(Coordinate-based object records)
+--
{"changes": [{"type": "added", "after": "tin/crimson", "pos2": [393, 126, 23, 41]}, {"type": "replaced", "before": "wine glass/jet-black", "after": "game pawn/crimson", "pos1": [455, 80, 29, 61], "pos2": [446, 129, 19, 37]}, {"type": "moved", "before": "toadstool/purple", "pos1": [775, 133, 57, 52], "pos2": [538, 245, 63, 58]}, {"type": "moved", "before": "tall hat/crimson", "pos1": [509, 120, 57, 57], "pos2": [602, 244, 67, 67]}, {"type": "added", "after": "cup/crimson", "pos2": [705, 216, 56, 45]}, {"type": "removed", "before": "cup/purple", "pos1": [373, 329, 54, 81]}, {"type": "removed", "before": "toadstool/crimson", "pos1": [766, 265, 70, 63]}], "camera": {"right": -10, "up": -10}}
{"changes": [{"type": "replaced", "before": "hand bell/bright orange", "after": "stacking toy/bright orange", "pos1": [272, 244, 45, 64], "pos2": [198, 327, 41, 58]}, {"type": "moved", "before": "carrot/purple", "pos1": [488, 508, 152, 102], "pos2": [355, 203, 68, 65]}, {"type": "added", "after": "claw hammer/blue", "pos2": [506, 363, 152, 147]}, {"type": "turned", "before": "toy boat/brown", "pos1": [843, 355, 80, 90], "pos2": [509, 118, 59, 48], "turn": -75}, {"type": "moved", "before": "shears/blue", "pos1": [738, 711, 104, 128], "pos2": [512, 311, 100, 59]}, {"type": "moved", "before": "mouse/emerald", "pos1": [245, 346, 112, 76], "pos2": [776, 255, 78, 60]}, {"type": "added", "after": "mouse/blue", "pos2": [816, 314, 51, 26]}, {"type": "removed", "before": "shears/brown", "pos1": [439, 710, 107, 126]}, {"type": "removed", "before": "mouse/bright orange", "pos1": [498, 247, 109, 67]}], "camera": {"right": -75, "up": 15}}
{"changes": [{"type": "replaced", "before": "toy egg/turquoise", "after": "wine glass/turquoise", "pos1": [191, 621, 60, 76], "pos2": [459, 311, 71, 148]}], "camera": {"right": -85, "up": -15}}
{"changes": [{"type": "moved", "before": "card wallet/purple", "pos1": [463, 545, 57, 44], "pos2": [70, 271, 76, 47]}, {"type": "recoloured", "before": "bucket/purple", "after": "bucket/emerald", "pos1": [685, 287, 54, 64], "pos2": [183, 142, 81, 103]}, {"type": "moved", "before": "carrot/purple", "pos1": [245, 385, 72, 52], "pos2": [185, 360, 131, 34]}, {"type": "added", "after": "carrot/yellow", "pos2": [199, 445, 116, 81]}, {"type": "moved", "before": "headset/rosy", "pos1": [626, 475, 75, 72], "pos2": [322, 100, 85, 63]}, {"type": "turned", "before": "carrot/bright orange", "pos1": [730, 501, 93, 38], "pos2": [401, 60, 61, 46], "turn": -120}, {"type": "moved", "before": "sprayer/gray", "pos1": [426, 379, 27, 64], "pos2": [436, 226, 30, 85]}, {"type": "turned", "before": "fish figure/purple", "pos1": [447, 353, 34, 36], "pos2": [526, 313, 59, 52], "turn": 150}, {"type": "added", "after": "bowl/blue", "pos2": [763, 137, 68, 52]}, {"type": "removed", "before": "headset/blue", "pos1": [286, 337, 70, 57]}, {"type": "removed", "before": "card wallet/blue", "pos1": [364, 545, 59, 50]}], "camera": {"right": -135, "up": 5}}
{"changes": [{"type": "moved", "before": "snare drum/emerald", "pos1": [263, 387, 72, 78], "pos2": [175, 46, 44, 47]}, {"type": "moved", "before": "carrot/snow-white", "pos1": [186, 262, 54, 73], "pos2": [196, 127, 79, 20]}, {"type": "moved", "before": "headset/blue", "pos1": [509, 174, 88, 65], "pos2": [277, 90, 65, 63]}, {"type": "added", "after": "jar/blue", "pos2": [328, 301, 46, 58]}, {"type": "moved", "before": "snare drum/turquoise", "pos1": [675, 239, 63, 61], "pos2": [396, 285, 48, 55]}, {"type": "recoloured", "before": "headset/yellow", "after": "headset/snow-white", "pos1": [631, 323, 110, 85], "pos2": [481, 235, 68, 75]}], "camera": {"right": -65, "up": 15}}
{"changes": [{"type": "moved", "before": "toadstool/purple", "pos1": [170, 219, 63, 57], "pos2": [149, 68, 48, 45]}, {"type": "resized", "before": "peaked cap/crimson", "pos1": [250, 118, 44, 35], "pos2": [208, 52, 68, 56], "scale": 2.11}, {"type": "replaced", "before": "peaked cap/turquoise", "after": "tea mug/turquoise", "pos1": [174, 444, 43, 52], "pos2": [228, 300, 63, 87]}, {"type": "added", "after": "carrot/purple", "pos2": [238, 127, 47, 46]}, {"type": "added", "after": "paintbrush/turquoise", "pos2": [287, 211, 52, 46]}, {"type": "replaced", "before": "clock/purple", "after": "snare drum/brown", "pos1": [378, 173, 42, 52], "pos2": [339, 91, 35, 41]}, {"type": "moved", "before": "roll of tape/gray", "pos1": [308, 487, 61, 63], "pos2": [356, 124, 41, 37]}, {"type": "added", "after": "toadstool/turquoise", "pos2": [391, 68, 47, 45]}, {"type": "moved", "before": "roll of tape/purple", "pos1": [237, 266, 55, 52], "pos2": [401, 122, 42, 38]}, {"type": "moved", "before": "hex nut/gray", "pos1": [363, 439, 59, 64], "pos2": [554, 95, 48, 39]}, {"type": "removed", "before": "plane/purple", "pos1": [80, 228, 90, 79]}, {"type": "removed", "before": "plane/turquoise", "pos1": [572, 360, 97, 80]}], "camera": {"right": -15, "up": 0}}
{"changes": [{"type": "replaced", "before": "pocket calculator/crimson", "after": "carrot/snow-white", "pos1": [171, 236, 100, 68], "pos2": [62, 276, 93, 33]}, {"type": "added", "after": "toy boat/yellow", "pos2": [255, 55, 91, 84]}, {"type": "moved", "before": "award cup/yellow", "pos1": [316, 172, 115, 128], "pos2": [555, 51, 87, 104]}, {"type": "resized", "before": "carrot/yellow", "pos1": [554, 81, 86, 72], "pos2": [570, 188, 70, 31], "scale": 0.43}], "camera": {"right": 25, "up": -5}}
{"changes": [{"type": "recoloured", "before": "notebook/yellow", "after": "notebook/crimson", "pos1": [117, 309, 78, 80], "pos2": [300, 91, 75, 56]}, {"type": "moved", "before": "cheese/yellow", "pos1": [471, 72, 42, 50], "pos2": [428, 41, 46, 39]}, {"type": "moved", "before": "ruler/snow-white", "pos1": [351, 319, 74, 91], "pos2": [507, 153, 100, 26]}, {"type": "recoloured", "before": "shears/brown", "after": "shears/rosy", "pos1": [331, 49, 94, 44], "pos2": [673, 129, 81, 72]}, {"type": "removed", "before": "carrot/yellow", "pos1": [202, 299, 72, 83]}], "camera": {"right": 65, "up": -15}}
+--
§ What the task requires
Every entry must be quoted exactly as it appears above.

§ The answer
{"changes": [{"type": "added", "after": "tin/crimson", "pos2": [393, 126, 23, 41]}, {"type": "replaced", "before": "wine glass/jet-black", "after": "game pawn/crimson", "pos1": [455, 80, 29, 61], "pos2": [446, 129, 19, 37]}, {"type": "moved", "before": "toadstool/purple", "pos1": [775, 133, 57, 52], "pos2": [538, 245, 63, 58]}, {"type": "moved", "before": "tall hat/crimson", "pos1": [509, 120, 57, 57], "pos2": [602, 244, 67, 67]}, {"type": "added", "after": "cup/crimson", "pos2": [705, 216, 56, 45]}, {"type": "removed", "before": "cup/purple", "pos1": [373, 329, 54, 81]}, {"type": "removed", "before": "toadstool/crimson", "pos1": [766, 265, 70, 63]}], "camera": {"right": -10, "up": -10}}
{"changes": [{"type": "replaced", "before": "hand bell/bright orange", "after": "stacking toy/bright orange", "pos1": [272, 244, 45, 64], "pos2": [198, 327, 41, 58]}, {"type": "moved", "before": "carrot/purple", "pos1": [488, 508, 152, 102], "pos2": [355, 203, 68, 65]}, {"type": "added", "after": "claw hammer/blue", "pos2": [506, 363, 152, 147]}, {"type": "turned", "before": "toy boat/brown", "pos1": [843, 355, 80, 90], "pos2": [509, 118, 59, 48], "turn": -75}, {"type": "moved", "before": "shears/blue", "pos1": [738, 711, 104, 128], "pos2": [512, 311, 100, 59]}, {"type": "moved", "before": "mouse/emerald", "pos1": [245, 346, 112, 76], "pos2": [776, 255, 78, 60]}, {"type": "added", "after": "mouse/blue", "pos2": [816, 314, 51, 26]}, {"type": "removed", "before": "shears/brown", "pos1": [439, 710, 107, 126]}, {"type": "removed", "before": "mouse/bright orange", "pos1": [498, 247, 109, 67]}], "camera": {"right": -75, "up": 15}}
{"changes": [{"type": "replaced", "before": "toy egg/turquoise", "after": "wine glass/turquoise", "pos1": [191, 621, 60, 76], "pos2": [459, 311, 71, 148]}], "camera": {"right": -85, "up": -15}}
{"changes": [{"type": "moved", "before": "card wallet/purple", "pos1": [463, 545, 57, 44], "pos2": [70, 271, 76, 47]}, {"type": "recoloured", "before": "bucket/purple", "after": "bucket/emerald", "pos1": [685, 287, 54, 64], "pos2": [183, 142, 81, 103]}, {"type": "moved", "before": "carrot/purple", "pos1": [245, 385, 72, 52], "pos2": [185, 360, 131, 34]}, {"type": "added", "after": "carrot/yellow", "pos2": [199, 445, 116, 81]}, {"type": "moved", "before": "headset/rosy", "pos1": [626, 475, 75, 72], "pos2": [322, 100, 85, 63]}, {"type": "turned", "before": "carrot/bright orange", "pos1": [730, 501, 93, 38], "pos2": [401, 60, 61, 46], "turn": -120}, {"type": "moved", "before": "sprayer/gray", "pos1": [426, 379, 27, 64], "pos2": [436, 226, 30, 85]}, {"type": "turned", "before": "fish figure/purple", "pos1": [447, 353, 34, 36], "pos2": [526, 313, 59, 52], "turn": 150}, {"type": "added", "after": "bowl/blue", "pos2": [763, 137, 68, 52]}, {"type": "removed", "before": "headset/blue", "pos1": [286, 337, 70, 57]}, {"type": "removed", "before": "card wallet/blue", "pos1": [364, 545, 59, 50]}], "camera": {"right": -135, "up": 5}}
{"changes": [{"type": "moved", "before": "snare drum/emerald", "pos1": [263, 387, 72, 78], "pos2": [175, 46, 44, 47]}, {"type": "moved", "before": "carrot/snow-white", "pos1": [186, 262, 54, 73], "pos2": [196, 127, 79, 20]}, {"type": "moved", "before": "headset/blue", "pos1": [509, 174, 88, 65], "pos2": [277, 90, 65, 63]}, {"type": "added", "after": "jar/blue", "pos2": [328, 301, 46, 58]}, {"type": "moved", "before": "snare drum/turquoise", "pos1": [675, 239, 63, 61], "pos2": [396, 285, 48, 55]}, {"type": "recoloured", "before": "headset/yellow", "after": "headset/snow-white", "pos1": [631, 323, 110, 85], "pos2": [481, 235, 68, 75]}], "camera": {"right": -65, "up": 15}}
{"changes": [{"type": "moved", "before": "toadstool/purple", "pos1": [170, 219, 63, 57], "pos2": [149, 68, 48, 45]}, {"type": "resized", "before": "peaked cap/crimson", "pos1": [250, 118, 44, 35], "pos2": [208, 52, 68, 56], "scale": 2.11}, {"type": "replaced", "before": "peaked cap/turquoise", "after": "tea mug/turquoise", "pos1": [174, 444, 43, 52], "pos2": [228, 300, 63, 87]}, {"type": "added", "after": "carrot/purple", "pos2": [238, 127, 47, 46]}, {"type": "added", "after": "paintbrush/turquoise", "pos2": [287, 211, 52, 46]}, {"type": "replaced", "before": "clock/purple", "after": "snare drum/brown", "pos1": [378, 173, 42, 52], "pos2": [339, 91, 35, 41]}, {"type": "moved", "before": "roll of tape/gray", "pos1": [308, 487, 61, 63], "pos2": [356, 124, 41, 37]}, {"type": "added", "after": "toadstool/turquoise", "pos2": [391, 68, 47, 45]}, {"type": "moved", "before": "roll of tape/purple", "pos1": [237, 266, 55, 52], "pos2": [401, 122, 42, 38]}, {"type": "moved", "before": "hex nut/gray", "pos1": [363, 439, 59, 64], "pos2": [554, 95, 48, 39]}, {"type": "removed", "before": "plane/purple", "pos1": [80, 228, 90, 79]}, {"type": "removed", "before": "plane/turquoise", "pos1": [572, 360, 97, 80]}], "camera": {"right": -15, "up": 0}}
{"changes": [{"type": "replaced", "before": "pocket calculator/crimson", "after": "carrot/snow-white", "pos1": [171, 236, 100, 68], "pos2": [62, 276, 93, 33]}, {"type": "added", "after": "toy boat/yellow", "pos2": [255, 55, 91, 84]}, {"type": "moved", "before": "award cup/yellow", "pos1": [316, 172, 115, 128], "pos2": [555, 51, 87, 104]}, {"type": "resized", "before": "carrot/yellow", "pos1": [554, 81, 86, 72], "pos2": [570, 188, 70, 31], "scale": 0.43}], "camera": {"right": 25, "up": -5}}
{"changes": [{"type": "recoloured", "before": "notebook/yellow", "after": "notebook/crimson", "pos1": [117, 309, 78, 80], "pos2": [300, 91, 75, 56]}, {"type": "moved", "before": "cheese/yellow", "pos1": [471, 72, 42, 50], "pos2": [428, 41, 46, 39]}, {"type": "moved", "before": "ruler/snow-white", "pos1": [351, 319, 74, 91], "pos2": [507, 153, 100, 26]}, {"type": "recoloured", "before": "shears/brown", "after": "shears/rosy", "pos1": [331, 49, 94, 44], "pos2": [673, 129, 81, 72]}, {"type": "removed", "before": "carrot/yellow", "pos1": [202, 299, 72, 83]}], "camera": {"right": 65, "up": -15}}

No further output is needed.